EXERCISE INPUTS START

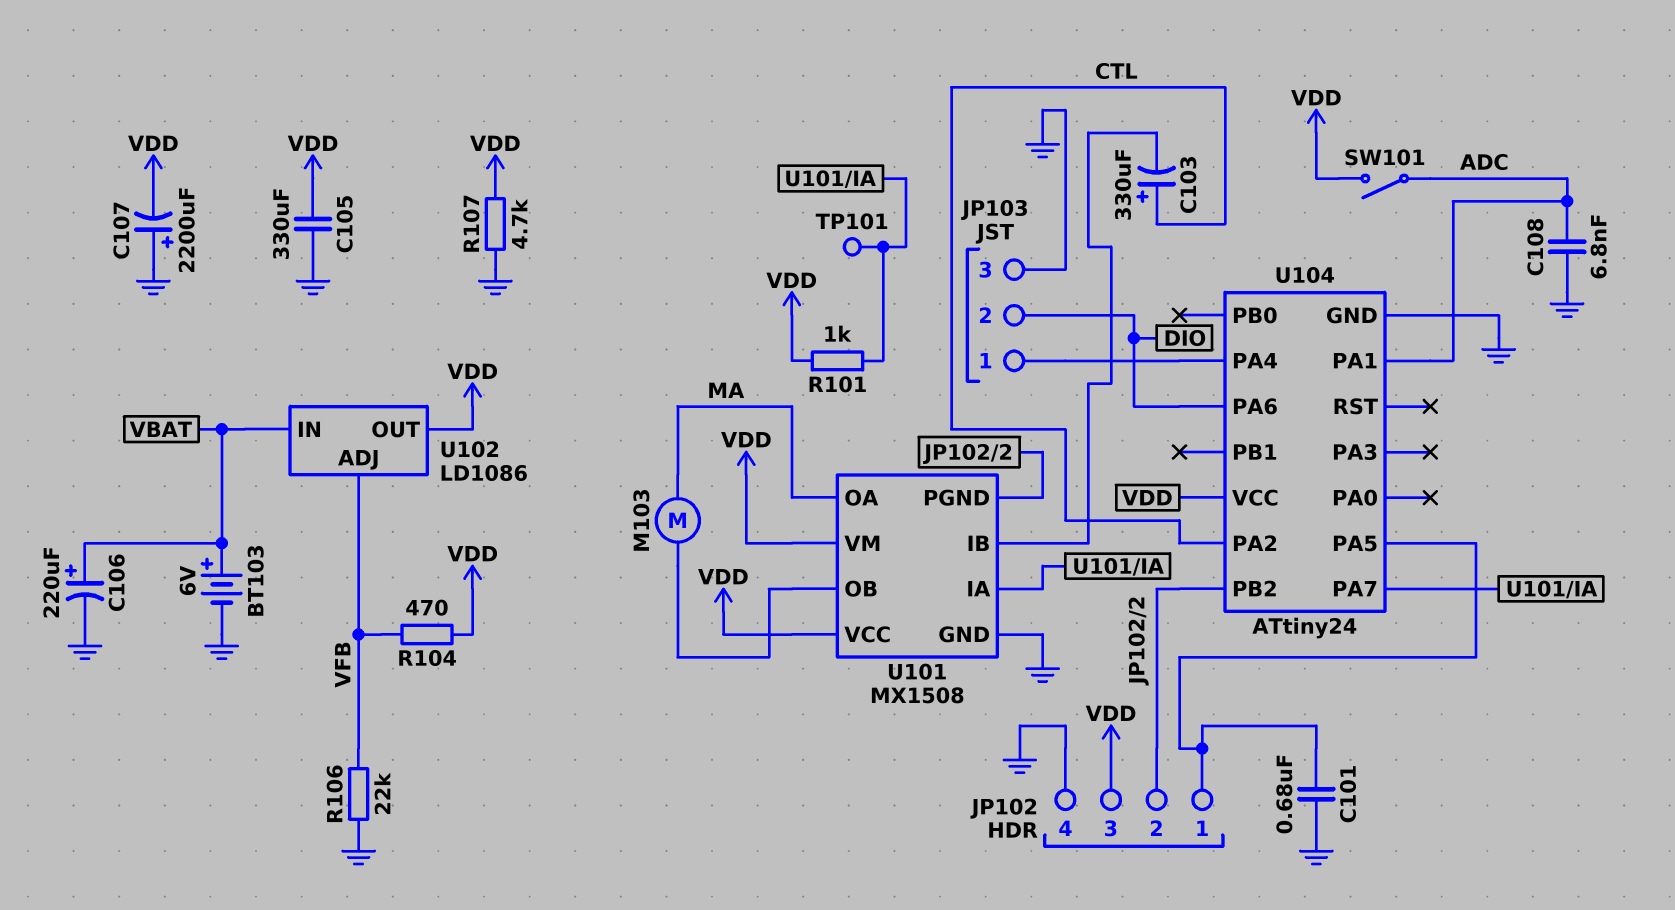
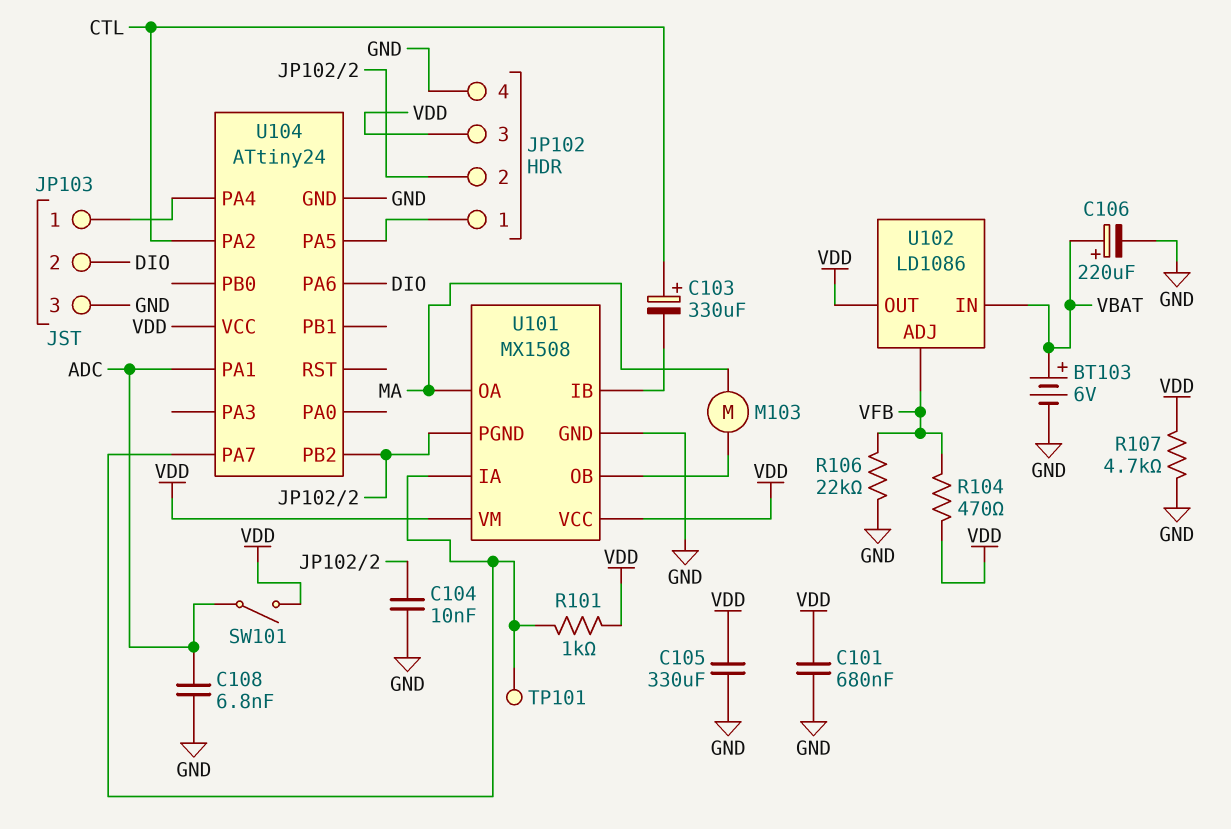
C101: 680nF (GND, JP102/1) -> 680nF (GND, VDD)
C104: none -> 10nF (GND, JP102/2)
C107: 2200uF (plus GND, minus VDD) -> none

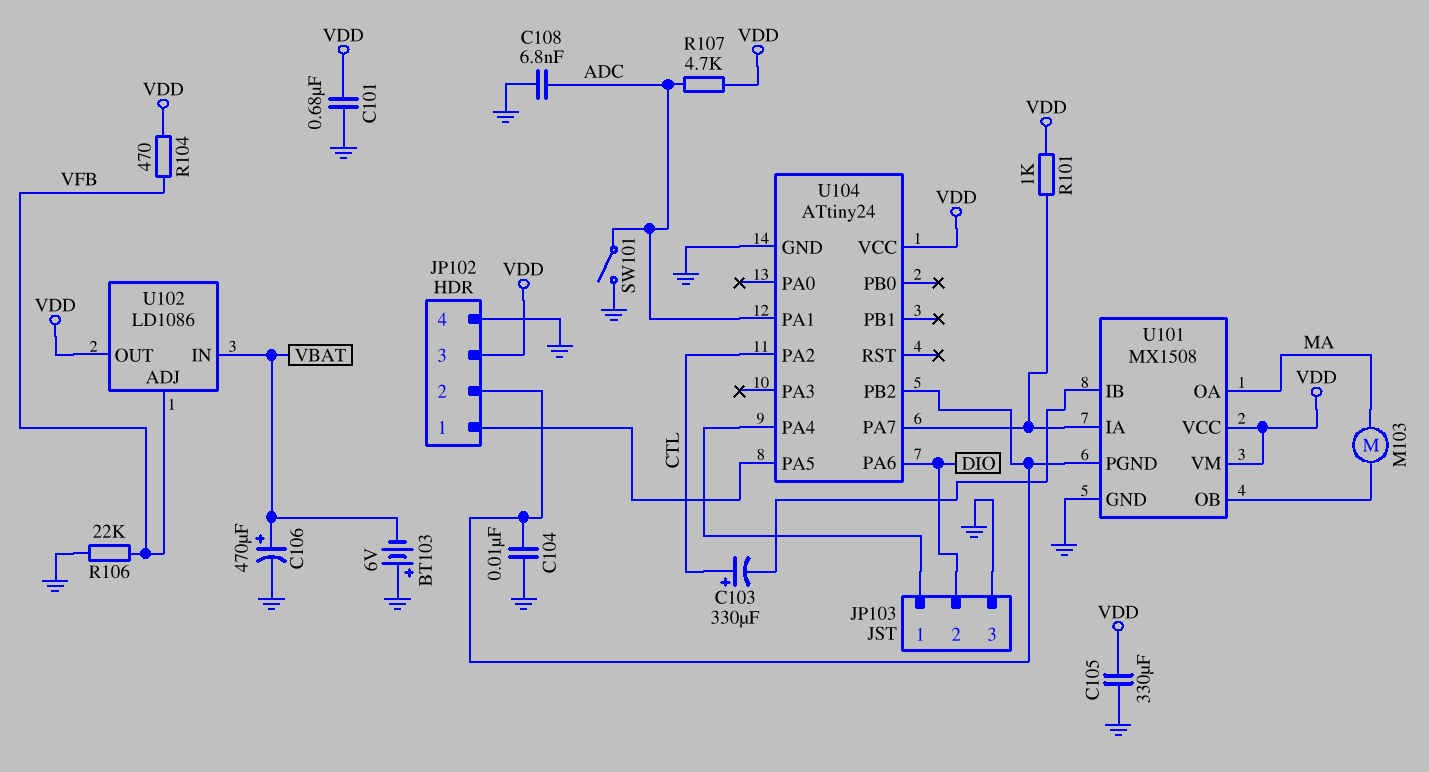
BT103: 6V (plus VBAT, minus GND) -> 6V (plus GND, minus VBAT)
C106: 220uF (plus VBAT, minus GND) -> 470uF (plus VBAT, minus GND)
R107: 4.7k (GND, VDD) -> 4.7k (ADC, VDD)
SW101: switch (ADC, VDD) -> switch (ADC, GND)
TP101: test point (U101/IA) -> none

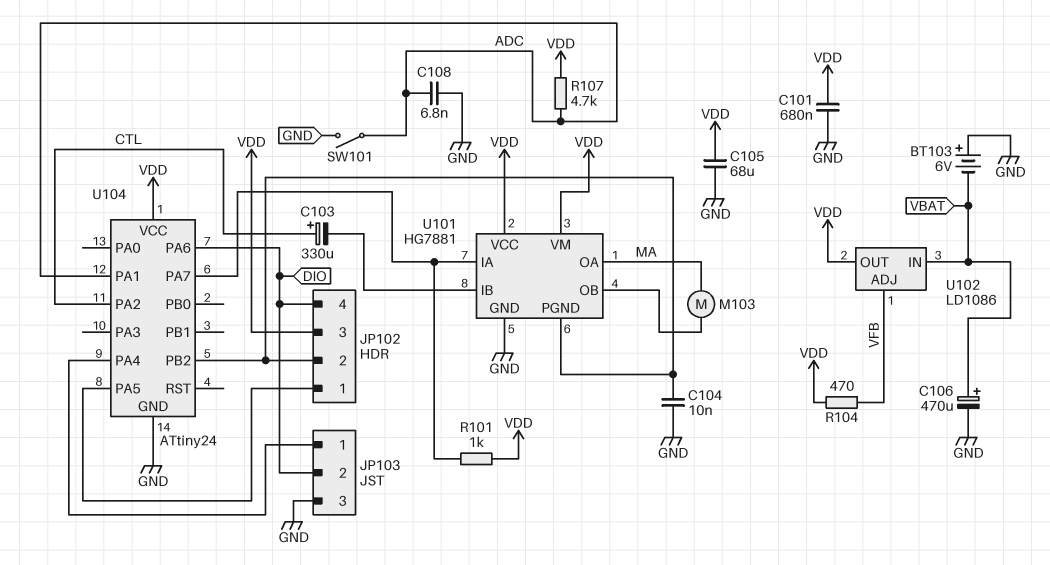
C105: 330uF (GND, VDD) -> 68uF (GND, VDD)
JP102 pin 4: GND -> DIO
R106: 22k (GND, VFB) -> none
U101: MX1508 -> HG7881

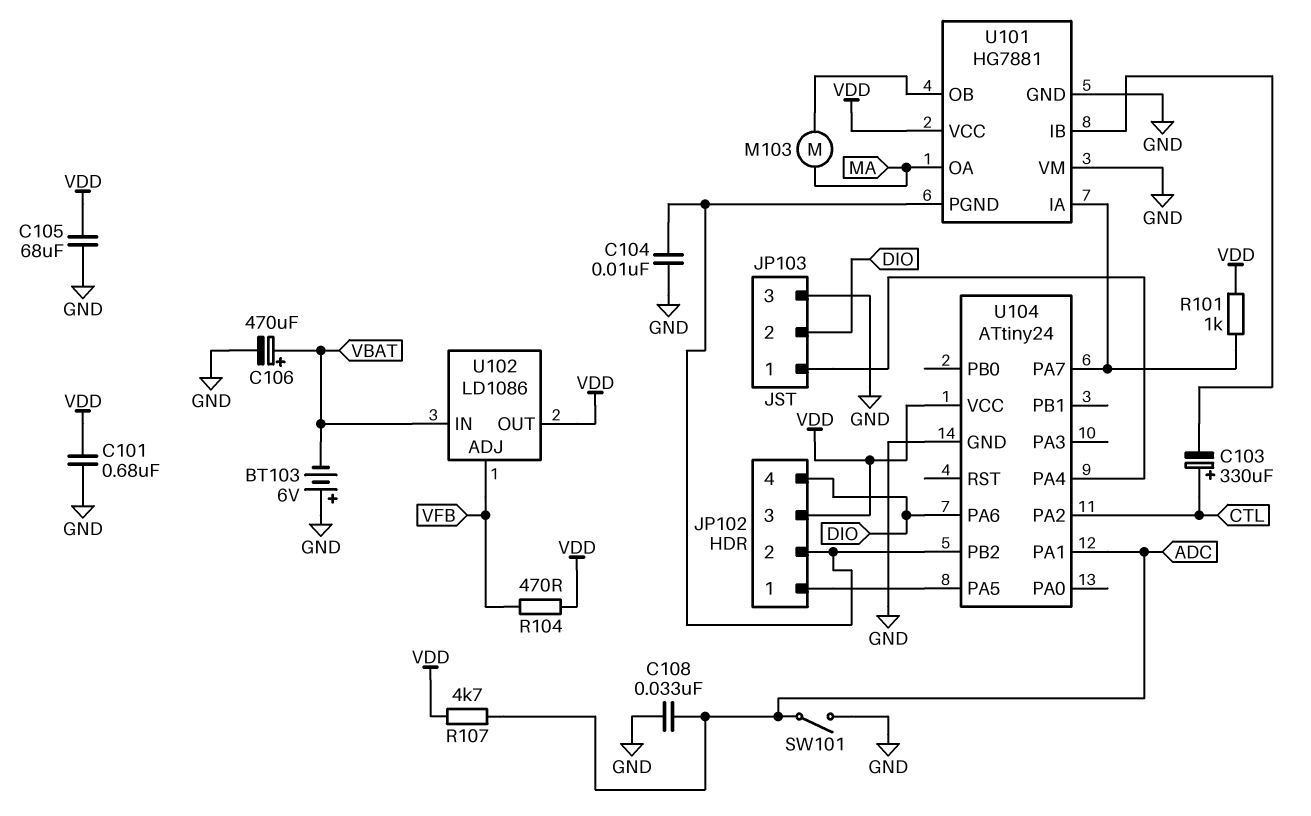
C108: 6.8nF (ADC, GND) -> 33nF (ADC, GND)
U101 pin VM: VDD -> GND

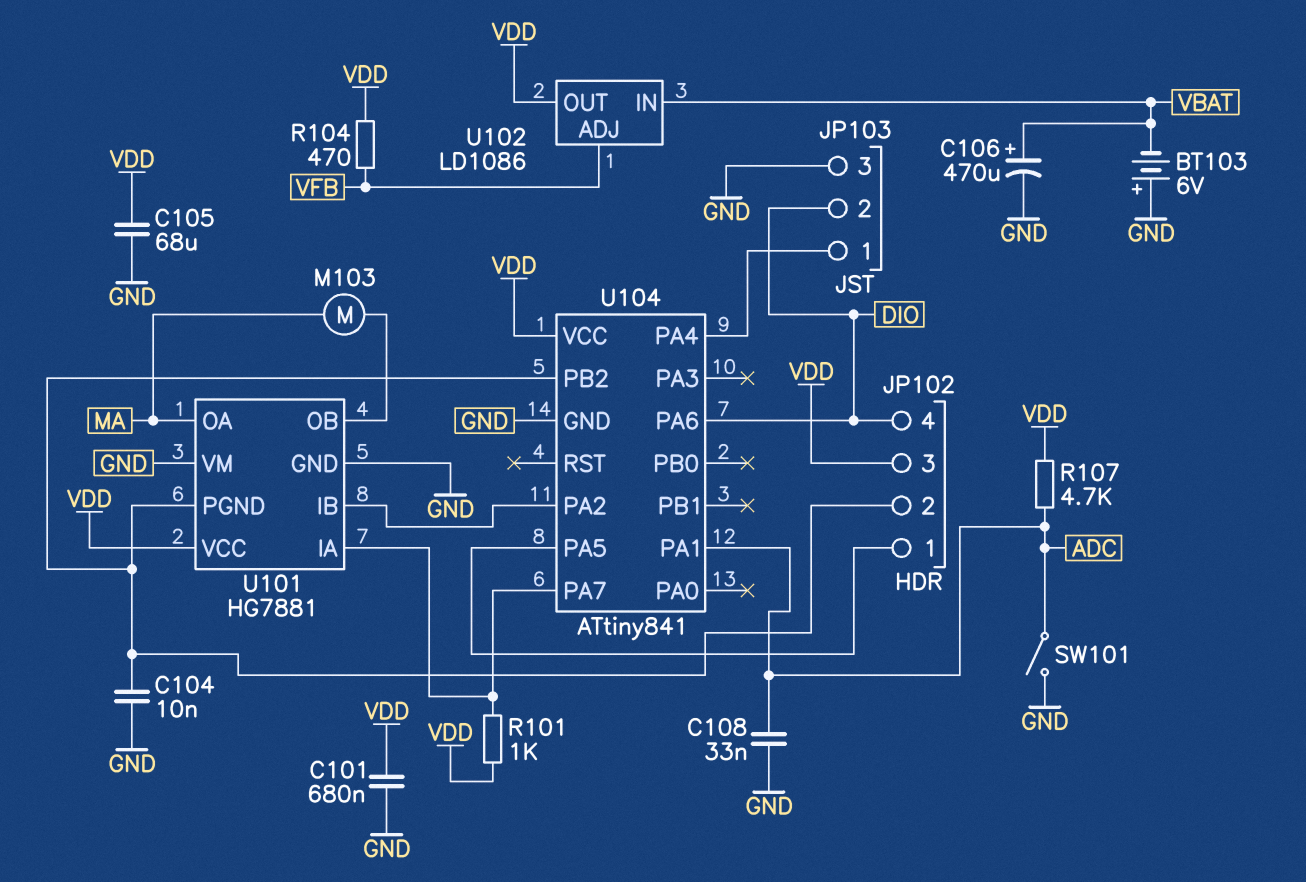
C103: 330uF (plus CTL, minus U101/IB) -> none
U104: ATtiny24 -> ATtiny841
U104 pin PA2: CTL -> U101/IB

EXERCISE INPUTS END

Show me all lines in the records that contain "plus".

C107: 2200uF (plus GND, minus VDD) -> none
BT103: 6V (plus VBAT, minus GND) -> 6V (plus GND, minus VBAT)
C106: 220uF (plus VBAT, minus GND) -> 470uF (plus VBAT, minus GND)
C103: 330uF (plus CTL, minus U101/IB) -> none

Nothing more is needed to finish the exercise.